• Problem to work on
Make an exact copy of the listing underneath, skipping each picture.

• Dataset extract
((

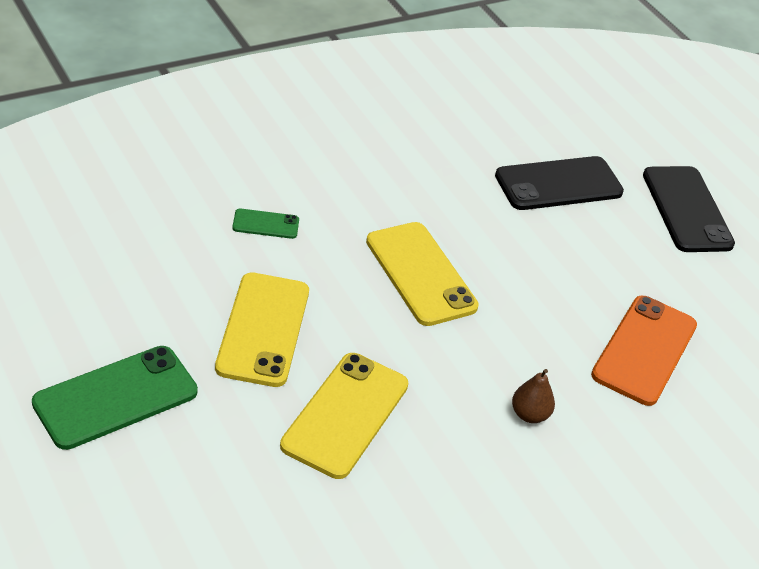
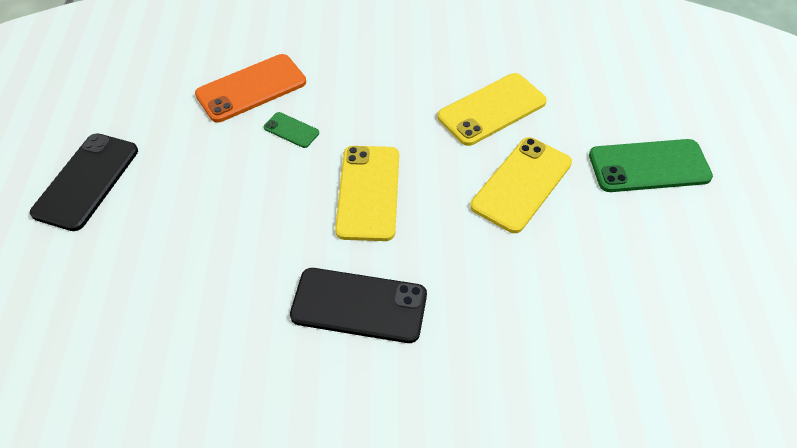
camera: 145 degrees left, 10 degrees up
(266, 224) = (474, 282): green phone -> green phone (291, 130)
(529, 414) = (369, 75): brown pear -> none
(558, 184) = (171, 242): black phone -> black phone (359, 305)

))

• Response for this exercise
camera: 145 degrees left, 10 degrees up
(266, 224) = (474, 282): green phone -> green phone (291, 130)
(529, 414) = (369, 75): brown pear -> none
(558, 184) = (171, 242): black phone -> black phone (359, 305)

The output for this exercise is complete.